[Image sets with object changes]
--- --- ---

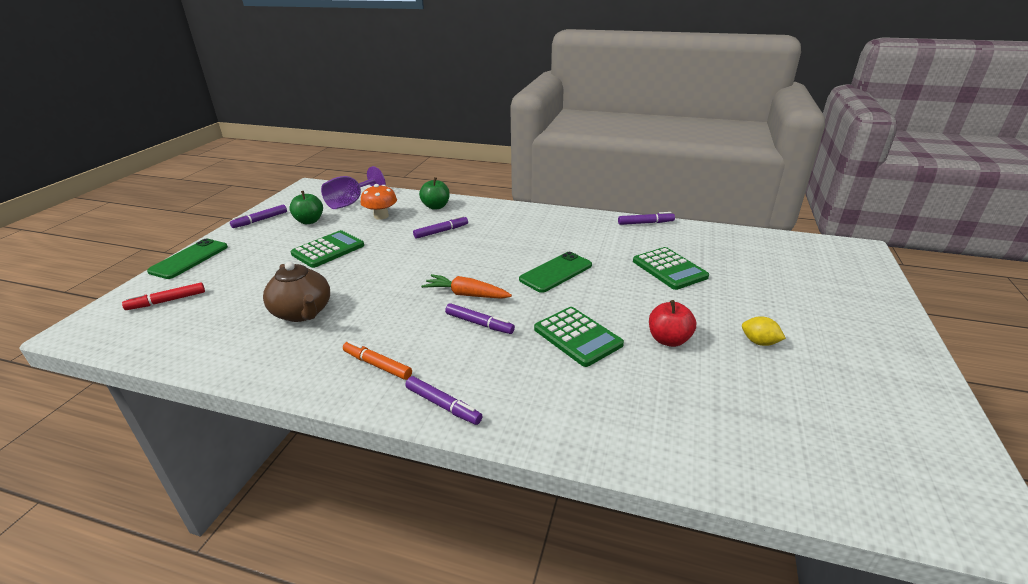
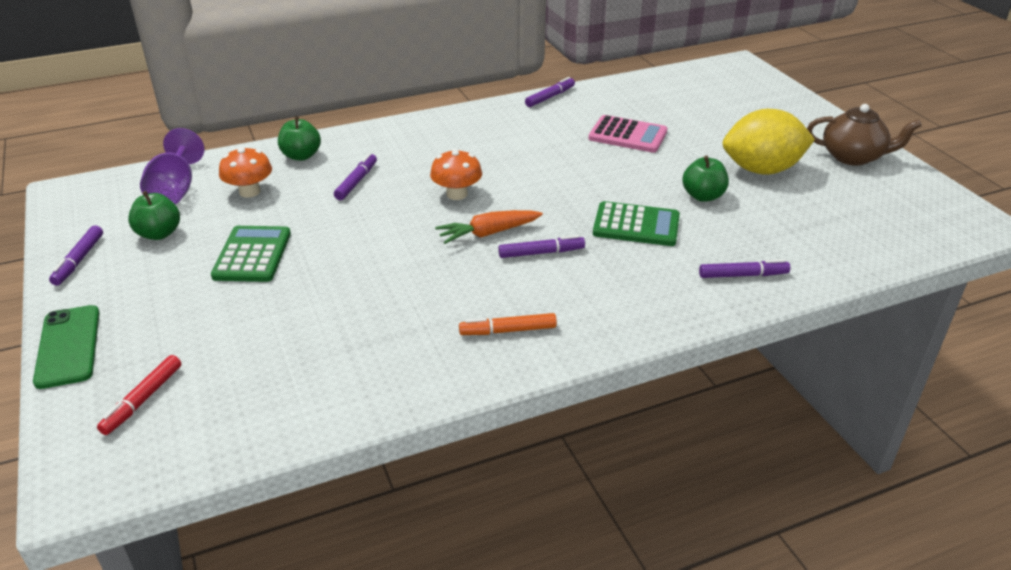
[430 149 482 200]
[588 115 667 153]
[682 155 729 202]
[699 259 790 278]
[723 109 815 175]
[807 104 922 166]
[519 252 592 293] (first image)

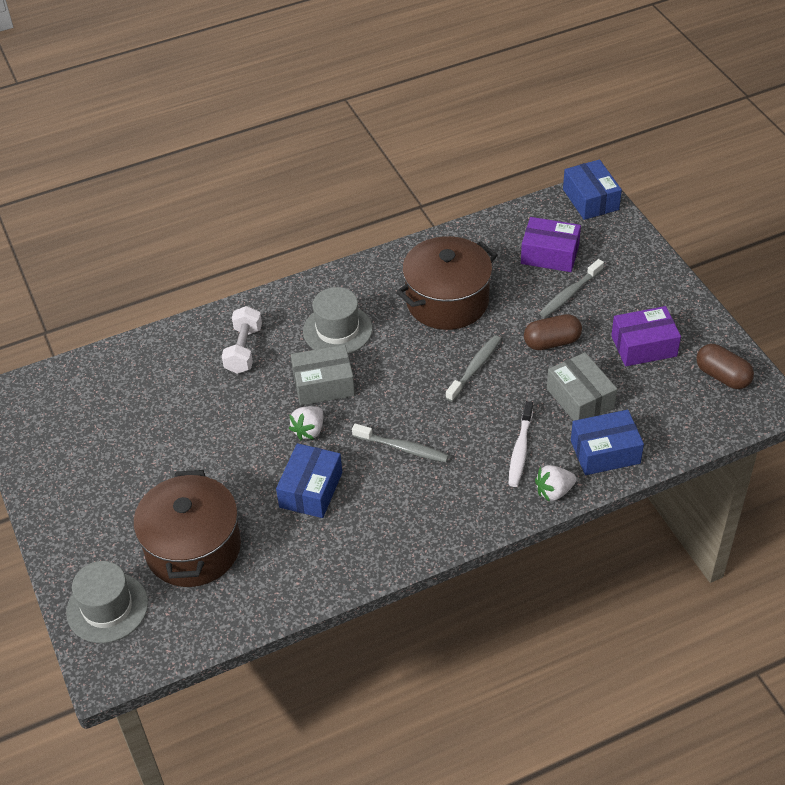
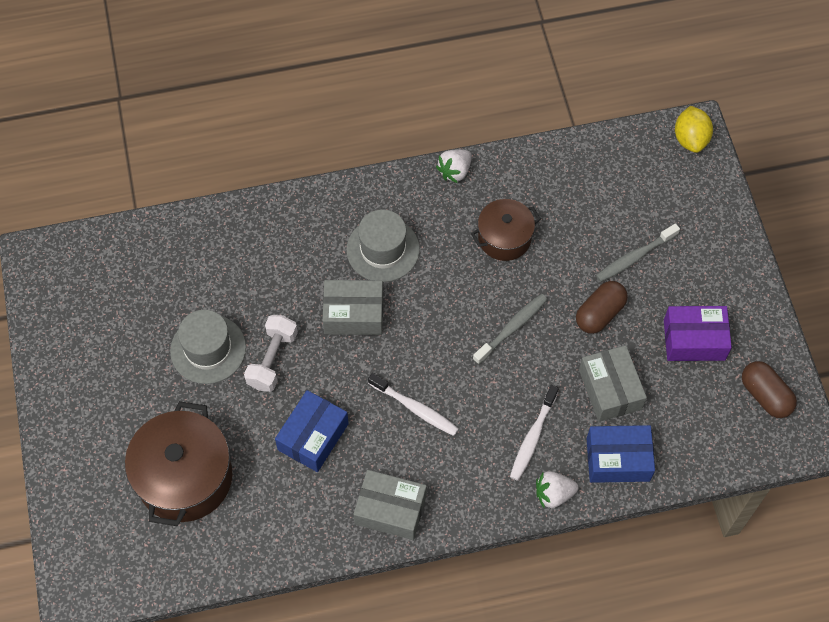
[170 310 246 384]
[244 315 298 392]
[353 470 427 540]
[368 373 459 436]
[436 149 472 183]
[471 199 541 261]
[576 281 628 334]
[675 106 713 153]
[521 217 581 272] (first image)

--- --- ---

Exercise objective »
Without any of the pictures, set the entries down again exactly as written.

Task response »
[430 149 482 200]
[588 115 667 153]
[682 155 729 202]
[699 259 790 278]
[723 109 815 175]
[807 104 922 166]
[519 252 592 293] (first image)

[170 310 246 384]
[244 315 298 392]
[353 470 427 540]
[368 373 459 436]
[436 149 472 183]
[471 199 541 261]
[576 281 628 334]
[675 106 713 153]
[521 217 581 272] (first image)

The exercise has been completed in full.